[DATA FOR PROCESSING Boundary: Start]

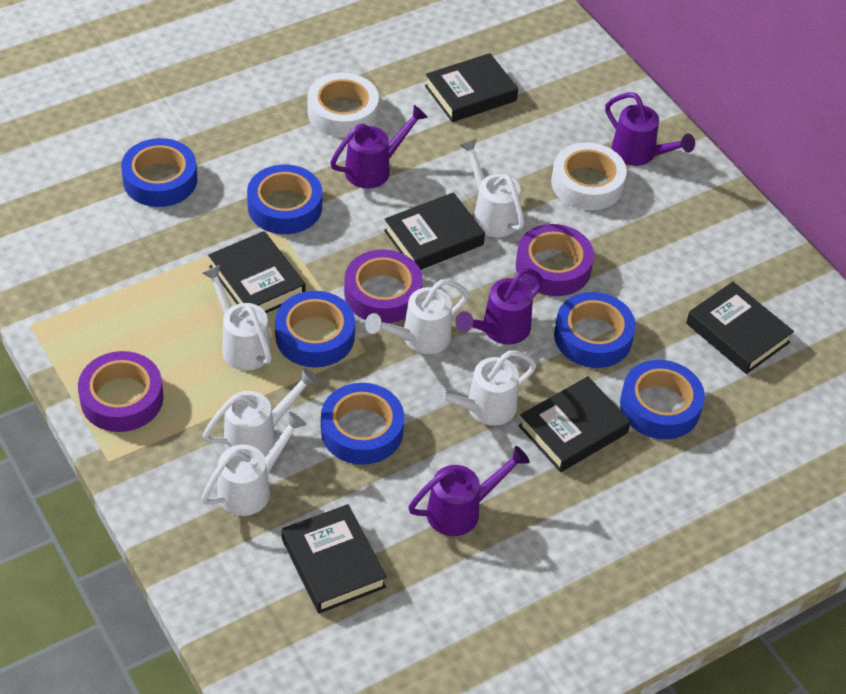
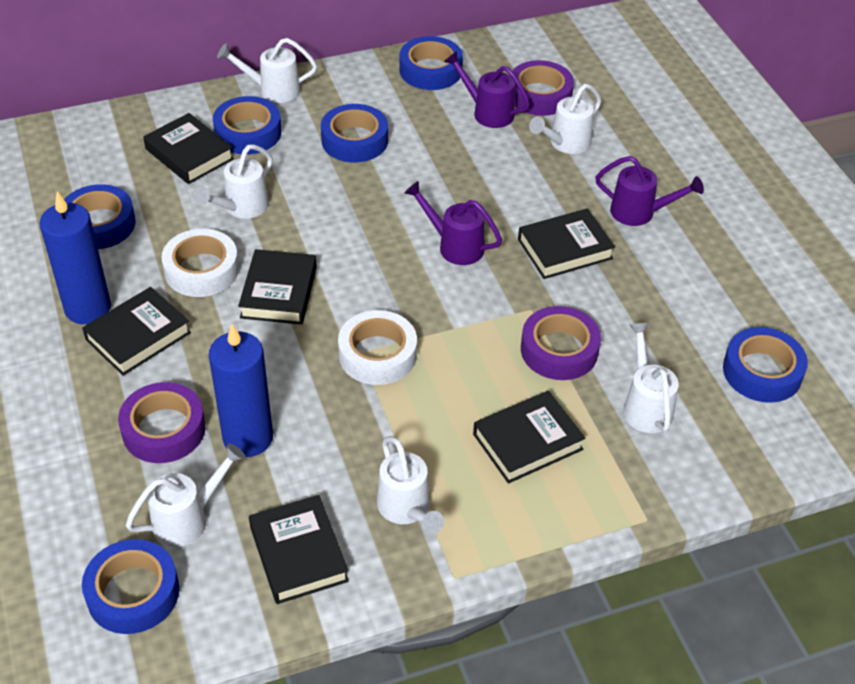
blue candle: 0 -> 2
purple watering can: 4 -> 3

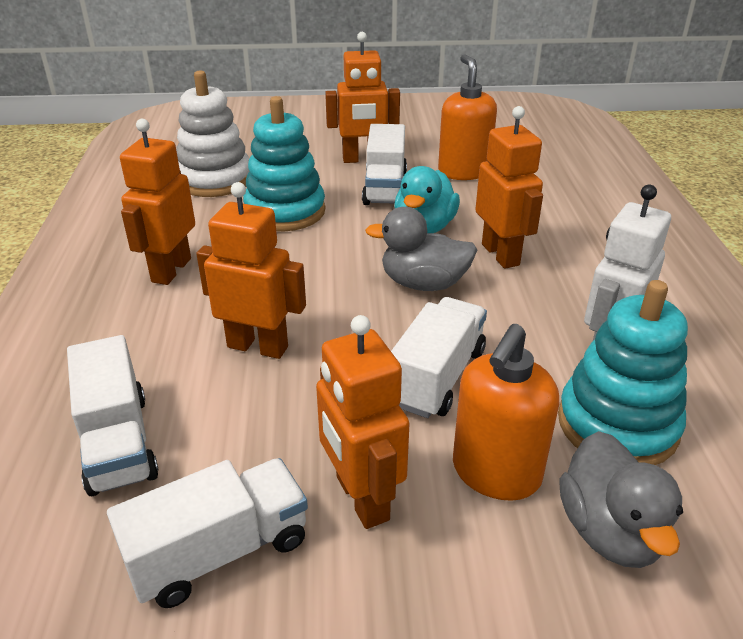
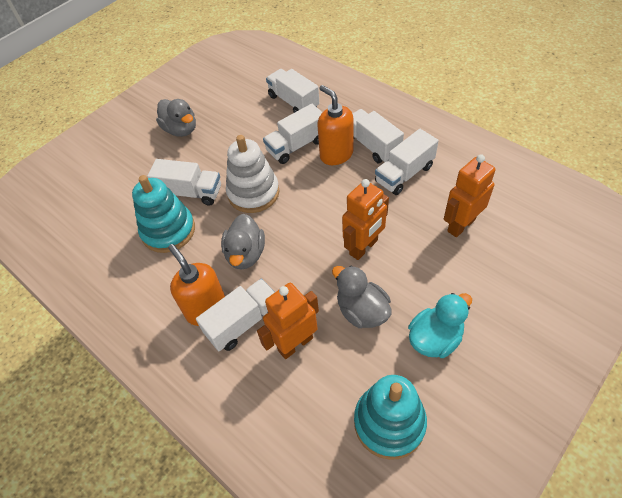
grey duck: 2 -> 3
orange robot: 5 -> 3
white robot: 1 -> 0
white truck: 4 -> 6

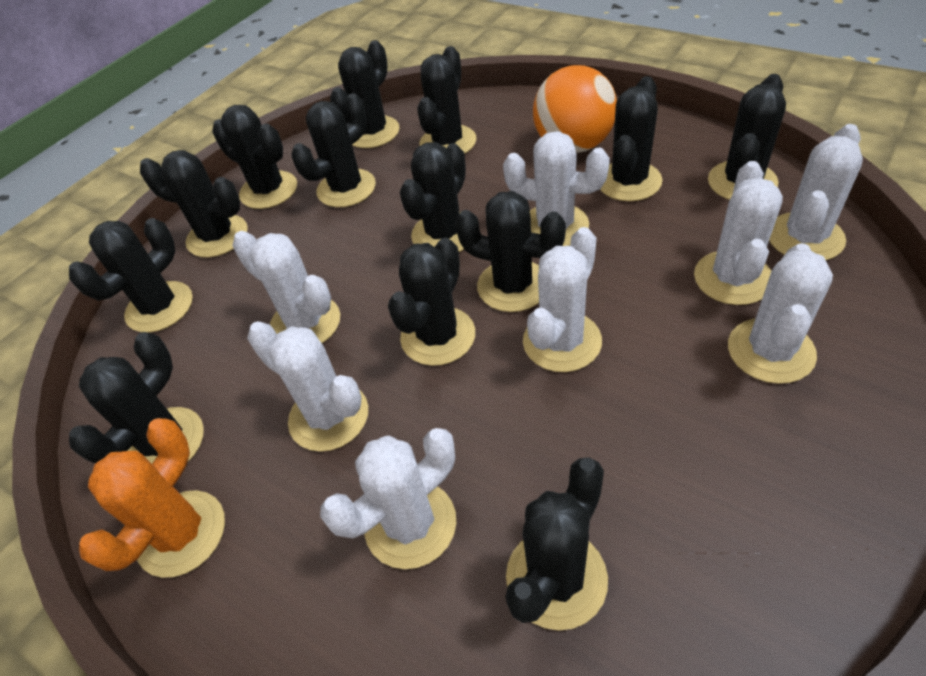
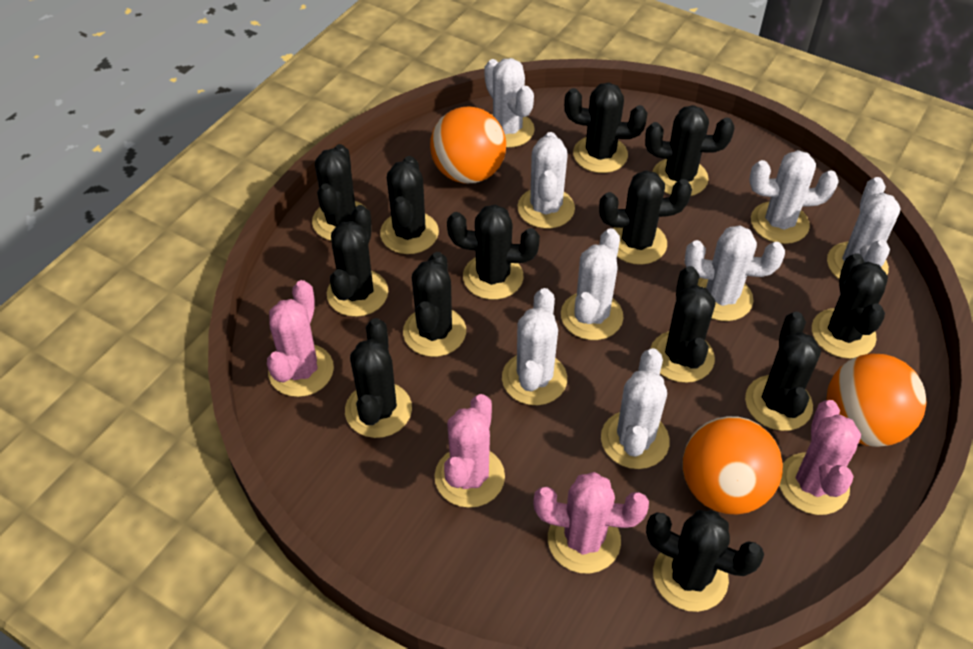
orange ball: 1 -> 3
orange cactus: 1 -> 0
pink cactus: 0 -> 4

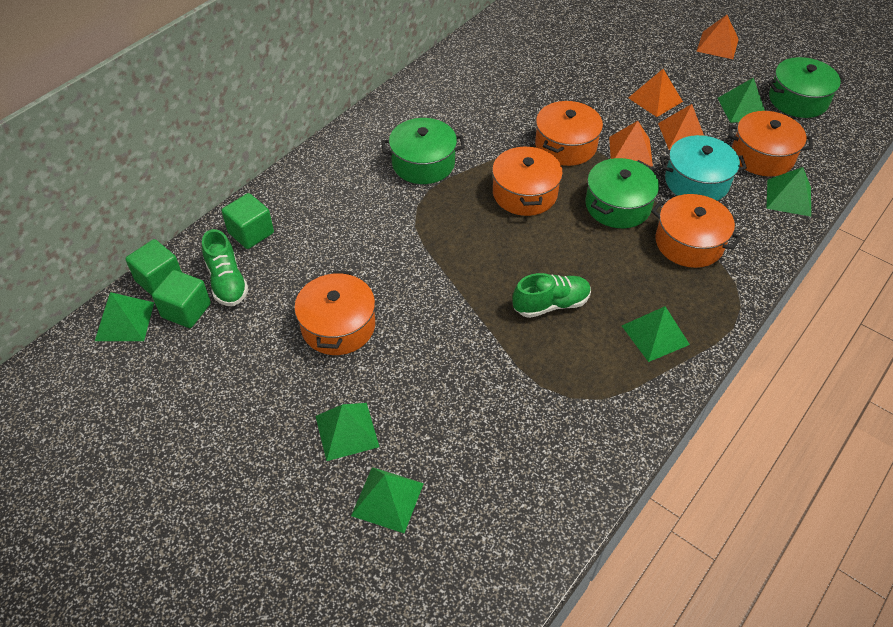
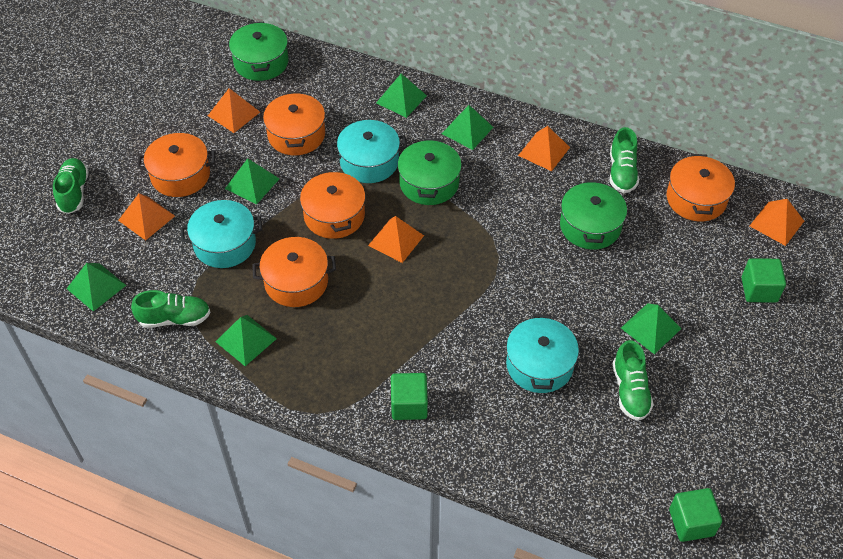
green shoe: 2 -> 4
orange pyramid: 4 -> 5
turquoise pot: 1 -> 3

[DATA FOR PROCESSING Boundary: End]
[DATA FOR PROCESSING Boundary: Start]

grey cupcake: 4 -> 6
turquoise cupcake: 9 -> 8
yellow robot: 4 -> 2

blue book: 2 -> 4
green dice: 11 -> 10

[DATA FOR PROCESSING Boundary: End]

*INSTRUCTIONS TO FOLLOW*
Filter the entries above down to the lines that contain "turquoise".

*THE ANSWER*
turquoise pot: 1 -> 3
turquoise cupcake: 9 -> 8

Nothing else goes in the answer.